Count the lines in the data below that contain the string "pizz", and reply with that number alone.
******************************
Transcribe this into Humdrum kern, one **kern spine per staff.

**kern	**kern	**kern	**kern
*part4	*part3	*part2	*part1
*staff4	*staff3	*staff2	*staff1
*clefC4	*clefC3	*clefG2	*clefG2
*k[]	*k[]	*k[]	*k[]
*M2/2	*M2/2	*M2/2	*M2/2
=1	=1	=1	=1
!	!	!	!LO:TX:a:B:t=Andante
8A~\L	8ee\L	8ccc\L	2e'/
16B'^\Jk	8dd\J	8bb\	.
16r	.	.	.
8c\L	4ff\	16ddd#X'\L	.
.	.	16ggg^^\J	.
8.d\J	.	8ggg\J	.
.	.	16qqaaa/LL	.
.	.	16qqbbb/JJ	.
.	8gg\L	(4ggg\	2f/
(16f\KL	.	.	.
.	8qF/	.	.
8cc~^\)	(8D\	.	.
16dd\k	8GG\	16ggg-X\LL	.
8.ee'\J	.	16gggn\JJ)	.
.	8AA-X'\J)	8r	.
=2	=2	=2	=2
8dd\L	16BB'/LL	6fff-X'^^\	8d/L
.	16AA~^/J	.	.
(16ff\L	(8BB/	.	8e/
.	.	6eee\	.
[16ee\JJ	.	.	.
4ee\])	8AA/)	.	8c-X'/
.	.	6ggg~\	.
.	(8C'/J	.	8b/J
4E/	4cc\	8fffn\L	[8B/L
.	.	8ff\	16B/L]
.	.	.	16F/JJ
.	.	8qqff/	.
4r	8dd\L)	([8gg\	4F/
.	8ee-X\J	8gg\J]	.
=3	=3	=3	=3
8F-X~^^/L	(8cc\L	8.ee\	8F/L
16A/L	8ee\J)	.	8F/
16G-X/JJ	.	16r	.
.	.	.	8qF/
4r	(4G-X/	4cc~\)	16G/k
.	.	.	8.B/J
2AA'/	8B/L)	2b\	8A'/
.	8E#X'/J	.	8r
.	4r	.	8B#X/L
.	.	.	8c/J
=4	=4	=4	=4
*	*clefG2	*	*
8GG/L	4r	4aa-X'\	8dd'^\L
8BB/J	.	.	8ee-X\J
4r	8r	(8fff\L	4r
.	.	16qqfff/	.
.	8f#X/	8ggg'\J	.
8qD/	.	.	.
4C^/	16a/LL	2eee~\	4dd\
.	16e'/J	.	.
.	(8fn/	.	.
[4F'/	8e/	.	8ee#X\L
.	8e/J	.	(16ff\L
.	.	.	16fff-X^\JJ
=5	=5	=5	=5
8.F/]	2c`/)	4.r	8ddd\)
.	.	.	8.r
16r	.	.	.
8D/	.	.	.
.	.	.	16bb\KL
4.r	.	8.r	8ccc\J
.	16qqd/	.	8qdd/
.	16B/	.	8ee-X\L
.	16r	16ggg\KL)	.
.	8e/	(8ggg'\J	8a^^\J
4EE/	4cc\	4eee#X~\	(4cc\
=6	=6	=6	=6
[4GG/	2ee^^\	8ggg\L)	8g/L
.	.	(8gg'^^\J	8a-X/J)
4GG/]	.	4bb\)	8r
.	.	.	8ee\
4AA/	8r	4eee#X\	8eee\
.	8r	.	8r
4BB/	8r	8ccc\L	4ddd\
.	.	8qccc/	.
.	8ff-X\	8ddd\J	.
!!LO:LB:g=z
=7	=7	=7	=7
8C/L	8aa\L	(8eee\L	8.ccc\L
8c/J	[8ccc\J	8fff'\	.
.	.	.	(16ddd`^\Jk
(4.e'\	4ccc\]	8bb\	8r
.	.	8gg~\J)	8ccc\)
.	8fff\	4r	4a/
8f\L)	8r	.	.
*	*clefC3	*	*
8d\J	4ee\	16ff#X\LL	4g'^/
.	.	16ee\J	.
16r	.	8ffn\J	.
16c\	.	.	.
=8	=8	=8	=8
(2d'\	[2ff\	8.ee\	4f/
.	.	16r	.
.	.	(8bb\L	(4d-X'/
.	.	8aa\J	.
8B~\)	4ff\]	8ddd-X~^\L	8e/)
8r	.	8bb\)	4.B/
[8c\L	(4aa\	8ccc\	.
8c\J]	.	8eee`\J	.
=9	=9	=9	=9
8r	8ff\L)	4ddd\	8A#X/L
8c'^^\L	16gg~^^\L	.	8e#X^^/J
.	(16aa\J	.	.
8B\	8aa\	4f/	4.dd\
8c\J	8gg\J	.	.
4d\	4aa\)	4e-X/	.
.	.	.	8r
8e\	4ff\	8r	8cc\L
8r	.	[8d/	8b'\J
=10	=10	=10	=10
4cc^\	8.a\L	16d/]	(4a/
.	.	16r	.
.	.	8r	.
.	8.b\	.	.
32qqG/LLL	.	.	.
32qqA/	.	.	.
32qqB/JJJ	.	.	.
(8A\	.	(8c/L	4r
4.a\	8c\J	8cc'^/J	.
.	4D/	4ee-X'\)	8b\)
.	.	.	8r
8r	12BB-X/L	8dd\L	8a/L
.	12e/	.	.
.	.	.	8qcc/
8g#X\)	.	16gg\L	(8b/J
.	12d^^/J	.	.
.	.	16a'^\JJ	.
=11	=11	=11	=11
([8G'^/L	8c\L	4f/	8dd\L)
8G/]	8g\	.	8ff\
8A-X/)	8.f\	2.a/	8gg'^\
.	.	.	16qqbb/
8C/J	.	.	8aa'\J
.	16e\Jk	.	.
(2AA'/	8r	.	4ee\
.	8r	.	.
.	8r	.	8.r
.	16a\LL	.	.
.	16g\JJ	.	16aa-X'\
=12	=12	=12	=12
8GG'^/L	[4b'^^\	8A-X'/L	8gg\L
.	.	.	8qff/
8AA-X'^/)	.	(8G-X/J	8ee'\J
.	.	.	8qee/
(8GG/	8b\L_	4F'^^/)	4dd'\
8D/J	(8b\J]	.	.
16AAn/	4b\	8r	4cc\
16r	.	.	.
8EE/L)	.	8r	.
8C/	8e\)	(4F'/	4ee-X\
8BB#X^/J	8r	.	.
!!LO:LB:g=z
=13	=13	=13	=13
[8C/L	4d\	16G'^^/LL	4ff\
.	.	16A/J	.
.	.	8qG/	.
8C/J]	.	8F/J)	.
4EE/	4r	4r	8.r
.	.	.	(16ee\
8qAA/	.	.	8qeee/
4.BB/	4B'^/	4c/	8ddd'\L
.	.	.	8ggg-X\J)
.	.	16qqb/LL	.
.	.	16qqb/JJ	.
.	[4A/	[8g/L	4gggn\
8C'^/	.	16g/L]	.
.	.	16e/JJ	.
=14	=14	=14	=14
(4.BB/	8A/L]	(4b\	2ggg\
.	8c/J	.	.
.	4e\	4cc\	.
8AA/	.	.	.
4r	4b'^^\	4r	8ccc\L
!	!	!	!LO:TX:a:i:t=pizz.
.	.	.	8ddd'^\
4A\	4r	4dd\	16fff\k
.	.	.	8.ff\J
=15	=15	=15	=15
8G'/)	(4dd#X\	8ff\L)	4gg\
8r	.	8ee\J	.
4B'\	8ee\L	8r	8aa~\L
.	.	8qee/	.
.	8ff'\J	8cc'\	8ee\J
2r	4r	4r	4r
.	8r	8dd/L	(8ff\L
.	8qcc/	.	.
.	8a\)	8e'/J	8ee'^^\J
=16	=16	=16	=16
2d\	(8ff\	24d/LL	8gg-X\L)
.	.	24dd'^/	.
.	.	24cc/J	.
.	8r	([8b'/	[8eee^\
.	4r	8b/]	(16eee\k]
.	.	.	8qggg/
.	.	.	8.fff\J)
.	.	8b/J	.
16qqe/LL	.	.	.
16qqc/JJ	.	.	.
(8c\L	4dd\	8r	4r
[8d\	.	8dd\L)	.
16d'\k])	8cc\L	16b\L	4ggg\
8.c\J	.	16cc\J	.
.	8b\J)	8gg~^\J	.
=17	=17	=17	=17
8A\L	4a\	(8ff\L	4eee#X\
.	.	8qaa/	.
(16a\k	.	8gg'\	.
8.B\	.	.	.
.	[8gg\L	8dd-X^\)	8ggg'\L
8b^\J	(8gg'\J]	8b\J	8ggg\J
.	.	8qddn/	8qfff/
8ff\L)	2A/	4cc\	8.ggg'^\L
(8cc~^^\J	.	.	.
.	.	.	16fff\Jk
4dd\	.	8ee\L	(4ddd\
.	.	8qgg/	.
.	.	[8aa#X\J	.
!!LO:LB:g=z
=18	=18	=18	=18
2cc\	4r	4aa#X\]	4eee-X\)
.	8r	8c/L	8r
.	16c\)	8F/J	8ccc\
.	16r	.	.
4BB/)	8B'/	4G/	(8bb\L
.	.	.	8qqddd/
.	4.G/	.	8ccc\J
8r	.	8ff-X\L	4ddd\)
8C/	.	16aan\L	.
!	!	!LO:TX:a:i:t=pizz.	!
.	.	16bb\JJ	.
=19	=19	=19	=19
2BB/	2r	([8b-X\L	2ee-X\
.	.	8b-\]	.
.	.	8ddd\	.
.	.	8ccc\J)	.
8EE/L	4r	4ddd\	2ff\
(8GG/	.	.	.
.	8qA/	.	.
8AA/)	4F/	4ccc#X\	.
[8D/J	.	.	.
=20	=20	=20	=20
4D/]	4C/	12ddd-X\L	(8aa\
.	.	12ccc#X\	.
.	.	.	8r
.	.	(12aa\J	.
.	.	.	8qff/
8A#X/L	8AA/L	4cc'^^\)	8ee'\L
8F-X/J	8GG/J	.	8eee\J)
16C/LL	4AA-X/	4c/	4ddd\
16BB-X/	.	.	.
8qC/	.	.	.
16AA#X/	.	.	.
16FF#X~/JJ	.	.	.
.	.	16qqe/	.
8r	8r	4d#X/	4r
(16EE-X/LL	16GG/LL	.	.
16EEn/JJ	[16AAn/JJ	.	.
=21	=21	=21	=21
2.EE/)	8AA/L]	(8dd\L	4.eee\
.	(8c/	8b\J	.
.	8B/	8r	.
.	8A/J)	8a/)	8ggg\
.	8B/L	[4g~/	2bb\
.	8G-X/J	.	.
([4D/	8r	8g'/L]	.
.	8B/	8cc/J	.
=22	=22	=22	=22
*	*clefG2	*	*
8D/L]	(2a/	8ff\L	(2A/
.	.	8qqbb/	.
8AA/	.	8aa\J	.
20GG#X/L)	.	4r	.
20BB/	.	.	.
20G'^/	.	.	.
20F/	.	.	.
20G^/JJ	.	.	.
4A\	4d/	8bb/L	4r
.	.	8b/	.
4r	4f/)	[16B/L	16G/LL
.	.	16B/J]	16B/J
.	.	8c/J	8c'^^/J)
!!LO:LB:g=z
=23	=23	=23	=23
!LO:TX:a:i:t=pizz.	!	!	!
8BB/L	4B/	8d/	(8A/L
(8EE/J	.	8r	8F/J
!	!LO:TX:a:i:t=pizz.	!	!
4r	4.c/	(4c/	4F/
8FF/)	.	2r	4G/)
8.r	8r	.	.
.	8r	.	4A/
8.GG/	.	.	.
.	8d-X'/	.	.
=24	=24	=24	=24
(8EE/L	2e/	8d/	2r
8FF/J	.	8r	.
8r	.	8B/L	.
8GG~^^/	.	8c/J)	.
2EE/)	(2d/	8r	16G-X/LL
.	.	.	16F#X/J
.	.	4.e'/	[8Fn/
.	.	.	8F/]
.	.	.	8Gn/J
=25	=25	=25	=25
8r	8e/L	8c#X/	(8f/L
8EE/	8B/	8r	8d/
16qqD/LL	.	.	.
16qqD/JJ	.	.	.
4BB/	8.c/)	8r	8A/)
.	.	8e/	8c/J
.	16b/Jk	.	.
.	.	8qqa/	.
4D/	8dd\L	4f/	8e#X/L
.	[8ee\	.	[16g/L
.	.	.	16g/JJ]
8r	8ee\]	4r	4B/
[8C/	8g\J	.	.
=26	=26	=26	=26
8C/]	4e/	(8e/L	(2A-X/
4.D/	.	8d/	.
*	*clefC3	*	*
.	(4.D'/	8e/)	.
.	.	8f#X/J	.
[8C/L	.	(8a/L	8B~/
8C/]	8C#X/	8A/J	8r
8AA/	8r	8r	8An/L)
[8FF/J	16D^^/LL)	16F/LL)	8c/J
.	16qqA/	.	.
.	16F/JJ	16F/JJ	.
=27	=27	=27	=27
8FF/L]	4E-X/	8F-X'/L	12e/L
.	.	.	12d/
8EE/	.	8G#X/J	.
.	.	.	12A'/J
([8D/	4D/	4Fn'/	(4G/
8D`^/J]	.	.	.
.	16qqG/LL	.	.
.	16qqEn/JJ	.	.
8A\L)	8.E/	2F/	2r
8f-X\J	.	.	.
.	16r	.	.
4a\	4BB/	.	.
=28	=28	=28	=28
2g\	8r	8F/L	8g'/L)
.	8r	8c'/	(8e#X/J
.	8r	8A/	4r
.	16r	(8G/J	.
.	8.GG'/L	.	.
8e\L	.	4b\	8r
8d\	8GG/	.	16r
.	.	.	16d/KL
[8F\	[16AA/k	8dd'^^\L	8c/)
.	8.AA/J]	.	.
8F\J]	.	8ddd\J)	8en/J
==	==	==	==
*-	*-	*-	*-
******************************
Solution — 4